Work instruction: Go through the data line by line. Copy each one holding the string "TEMP".

Stored data:
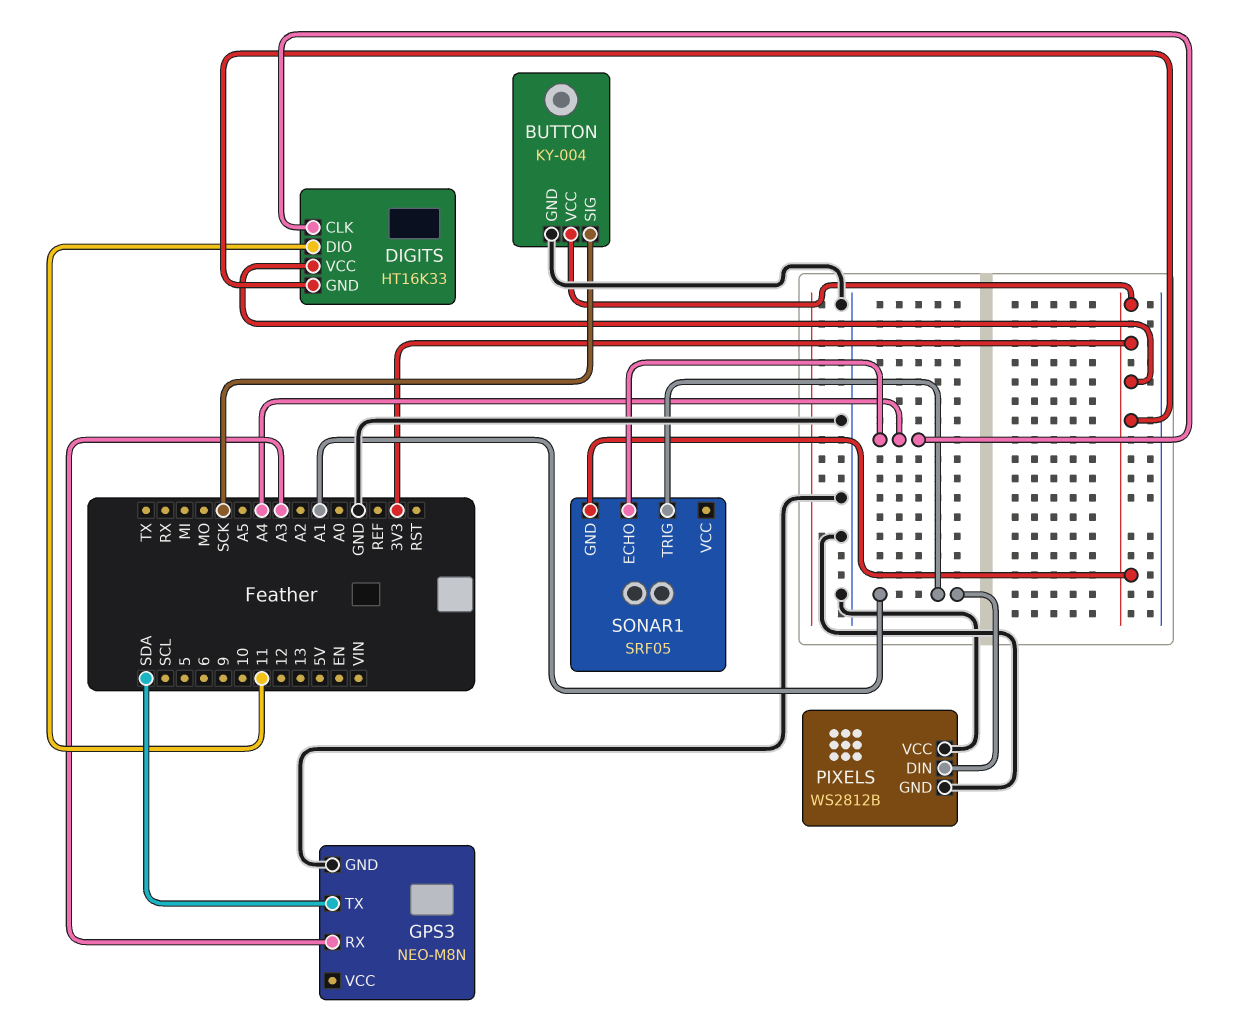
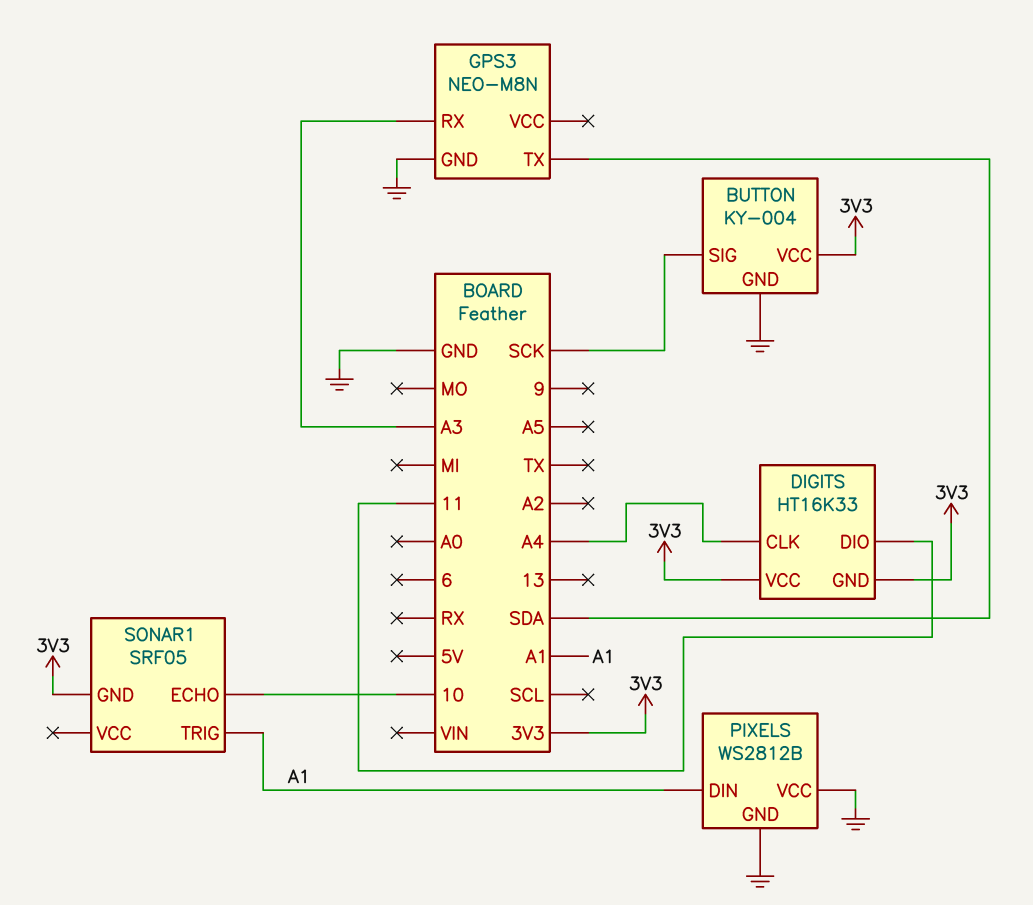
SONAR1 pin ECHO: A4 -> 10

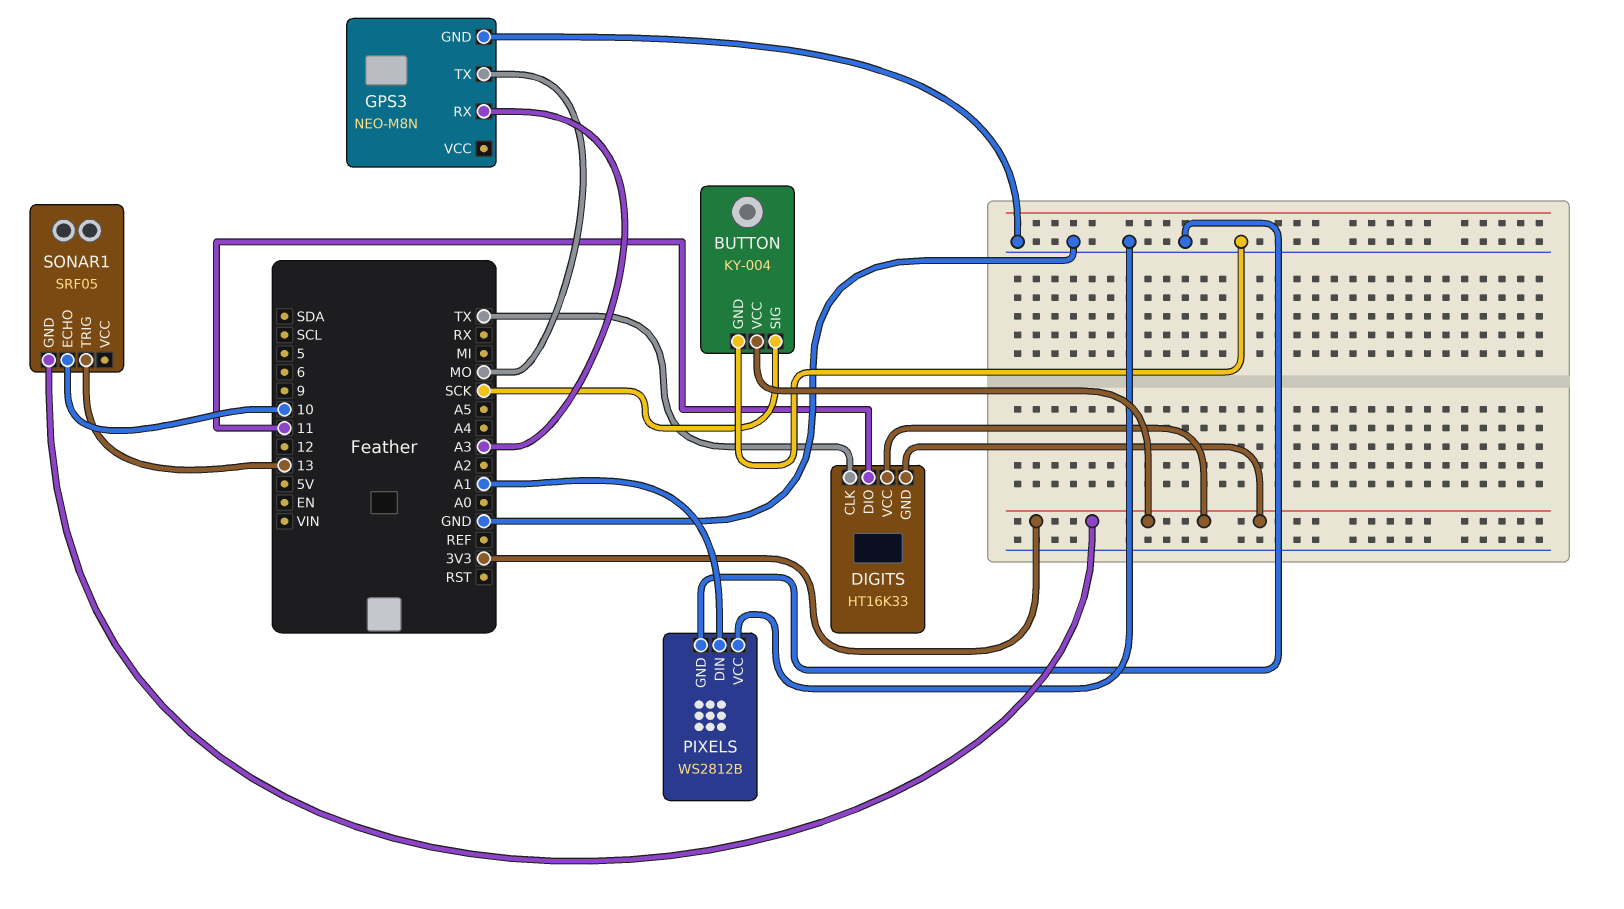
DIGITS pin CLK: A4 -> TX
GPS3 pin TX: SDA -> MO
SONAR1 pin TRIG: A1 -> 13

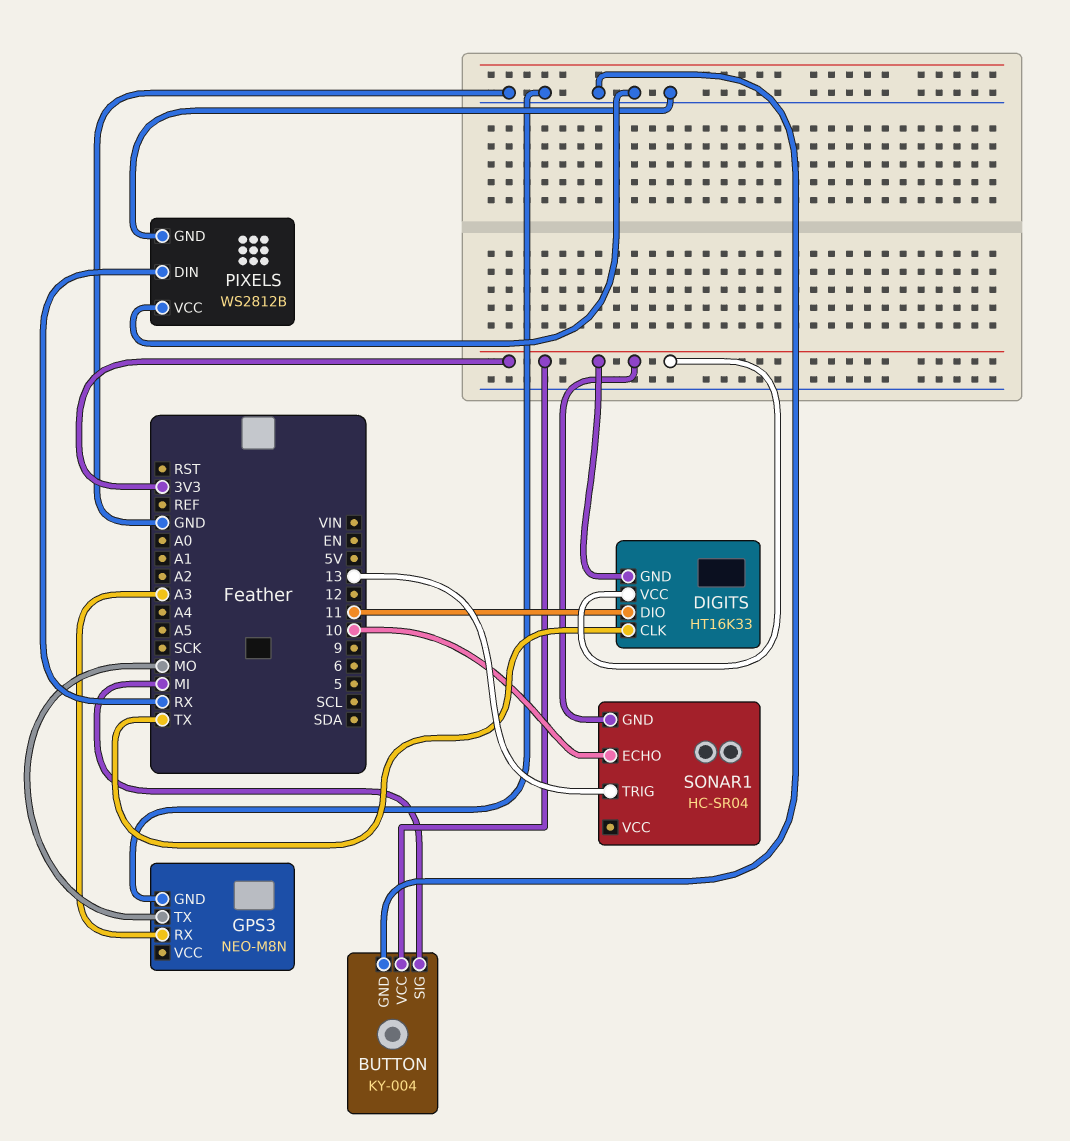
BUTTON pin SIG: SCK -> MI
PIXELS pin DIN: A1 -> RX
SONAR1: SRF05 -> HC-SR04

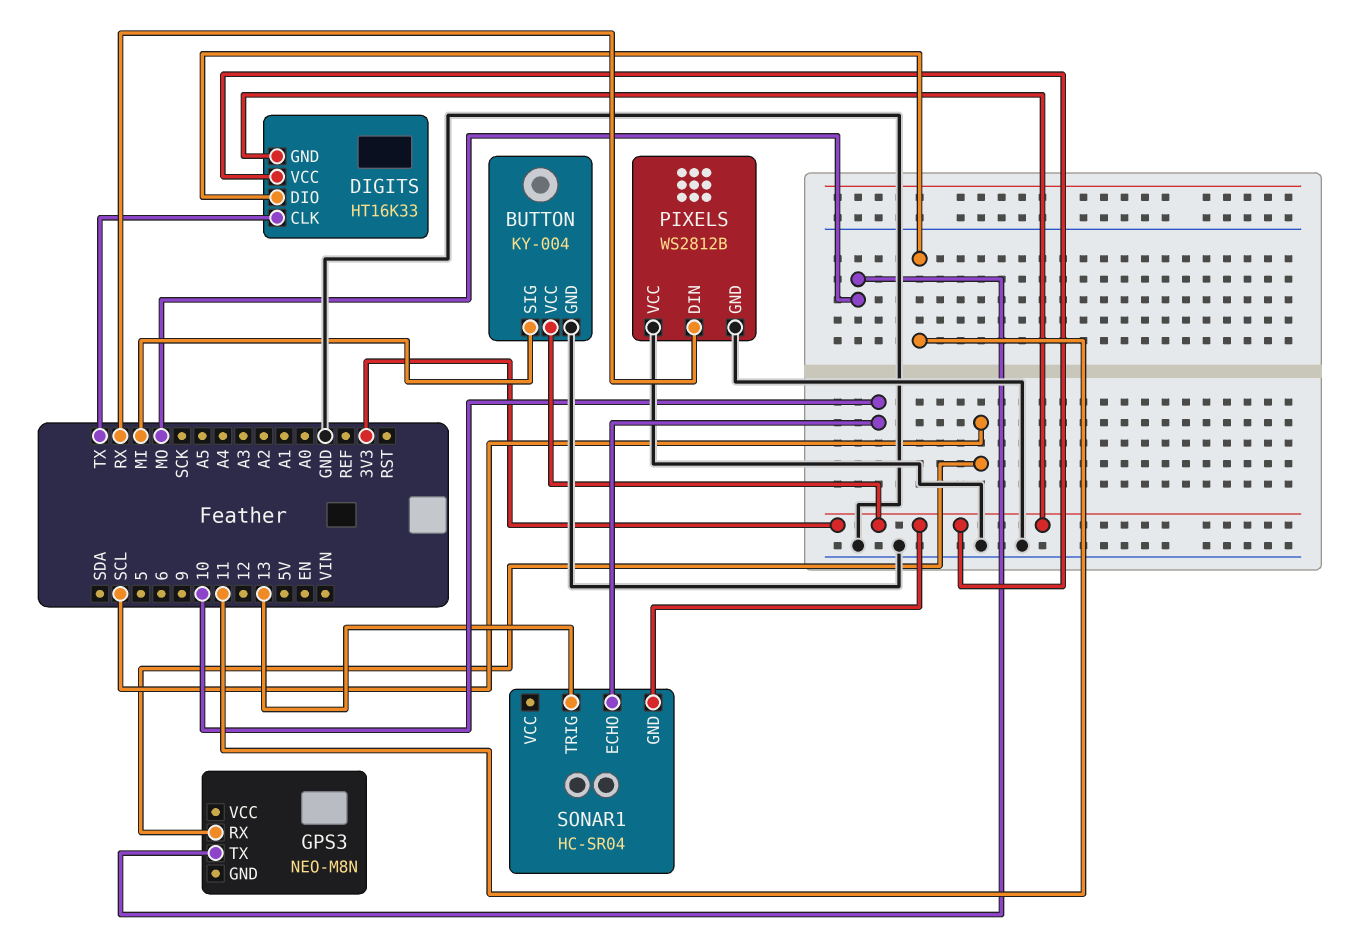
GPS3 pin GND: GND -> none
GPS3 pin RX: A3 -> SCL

...

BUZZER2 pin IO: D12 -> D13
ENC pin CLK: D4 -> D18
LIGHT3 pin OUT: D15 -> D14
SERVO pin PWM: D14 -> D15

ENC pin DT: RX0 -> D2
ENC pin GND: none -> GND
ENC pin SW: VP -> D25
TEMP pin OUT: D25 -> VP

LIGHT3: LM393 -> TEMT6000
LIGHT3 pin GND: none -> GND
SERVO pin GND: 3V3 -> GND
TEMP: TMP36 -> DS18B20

Written response:
TEMP pin OUT: D25 -> VP
TEMP: TMP36 -> DS18B20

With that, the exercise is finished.